■ YOUR INSTRUCTIONS ■
An exact copy of every entry is needed, without any of the pictures.

===== RECORDS =====

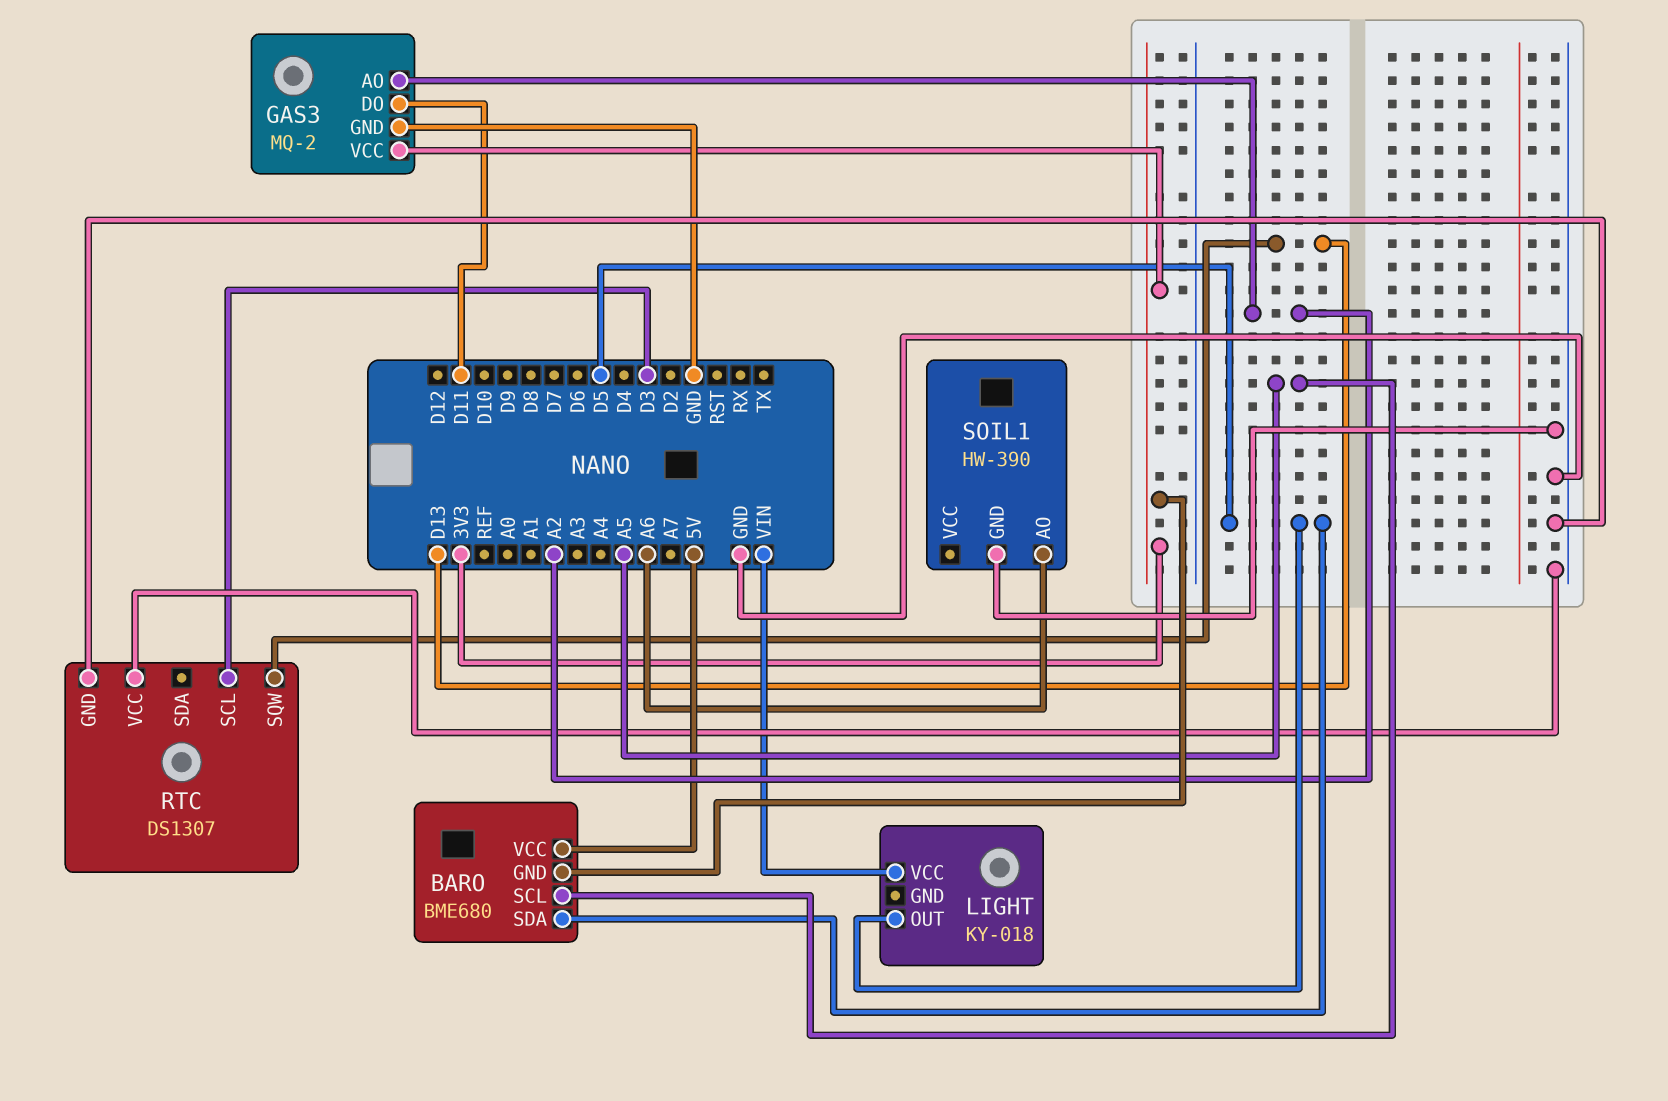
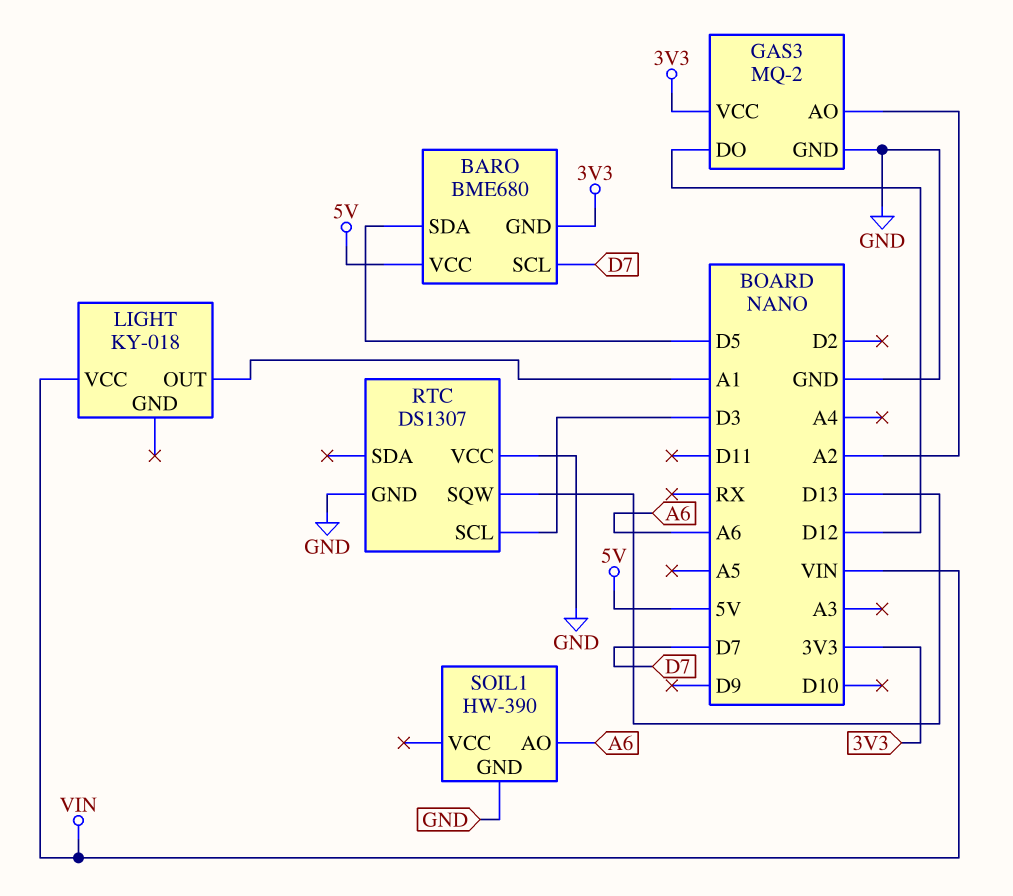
BARO pin SCL: A5 -> D7
GAS3 pin DO: D11 -> D12
LIGHT pin OUT: D5 -> A1

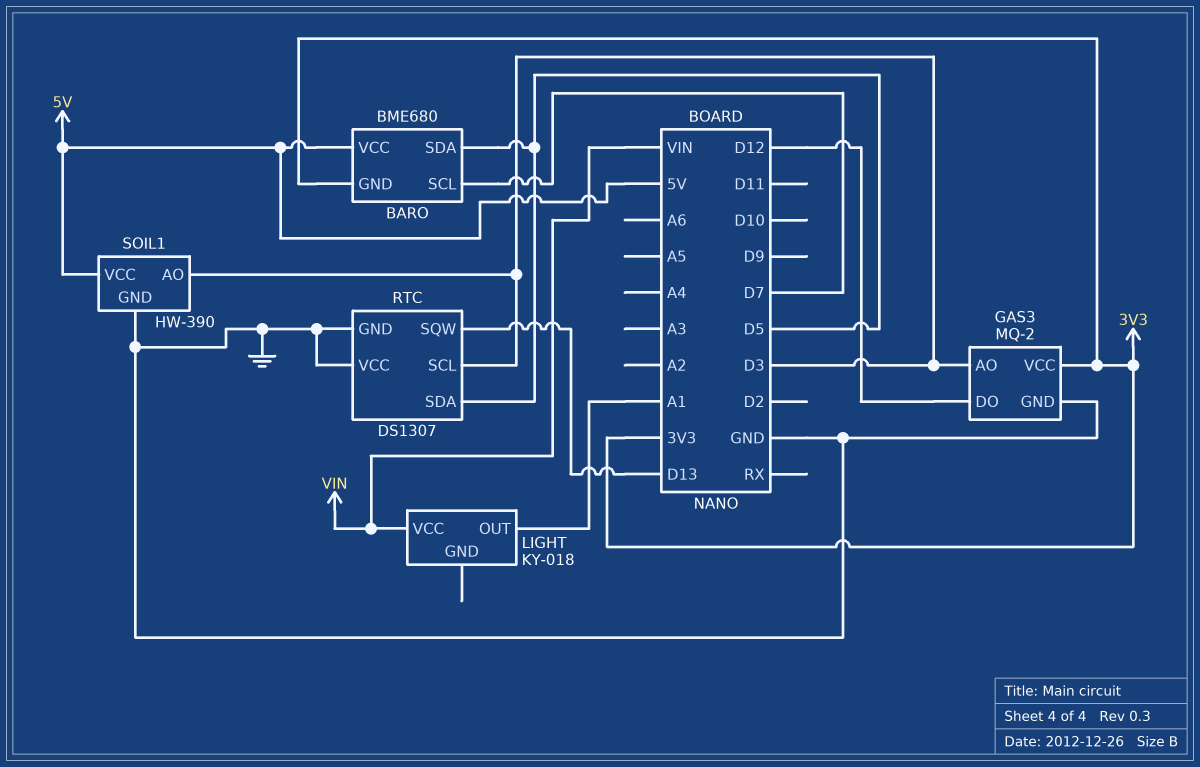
GAS3 pin AO: A2 -> D3
RTC pin SDA: none -> D5
SOIL1 pin AO: A6 -> D3
SOIL1 pin VCC: none -> 5V

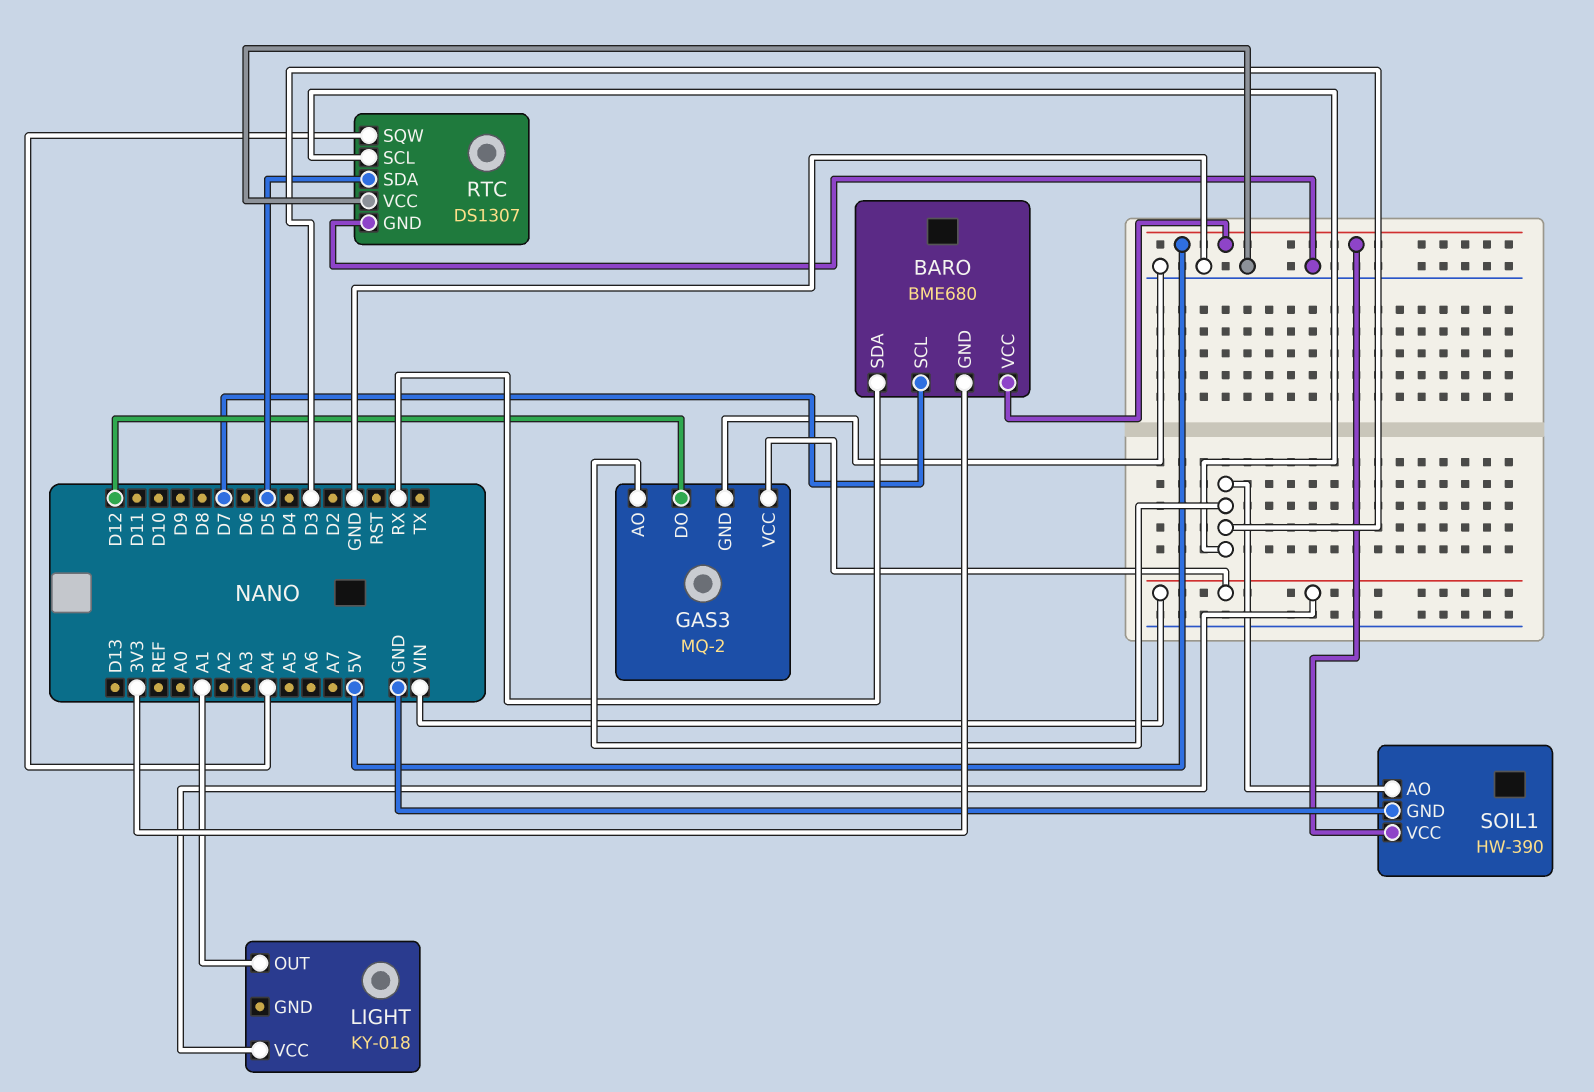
BARO pin SDA: D5 -> RX
GAS3 pin VCC: 3V3 -> VIN
RTC pin SQW: D13 -> A4

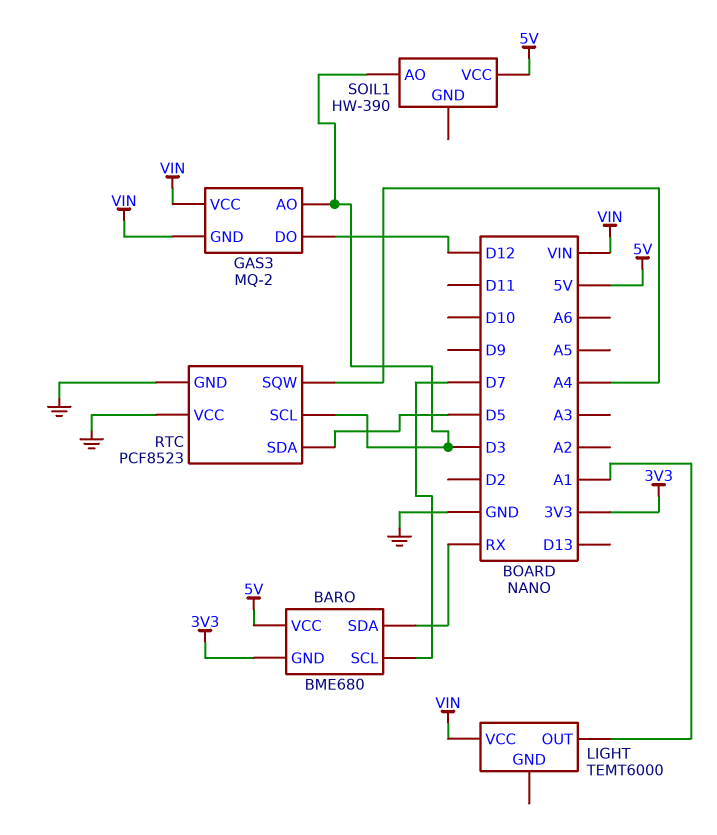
GAS3 pin GND: GND -> VIN
LIGHT: KY-018 -> TEMT6000
RTC: DS1307 -> PCF8523
SOIL1 pin GND: GND -> none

=====

■ ANSWER TO THE EXERCISE ■
BARO pin SCL: A5 -> D7
GAS3 pin DO: D11 -> D12
LIGHT pin OUT: D5 -> A1

GAS3 pin AO: A2 -> D3
RTC pin SDA: none -> D5
SOIL1 pin AO: A6 -> D3
SOIL1 pin VCC: none -> 5V

BARO pin SDA: D5 -> RX
GAS3 pin VCC: 3V3 -> VIN
RTC pin SQW: D13 -> A4

GAS3 pin GND: GND -> VIN
LIGHT: KY-018 -> TEMT6000
RTC: DS1307 -> PCF8523
SOIL1 pin GND: GND -> none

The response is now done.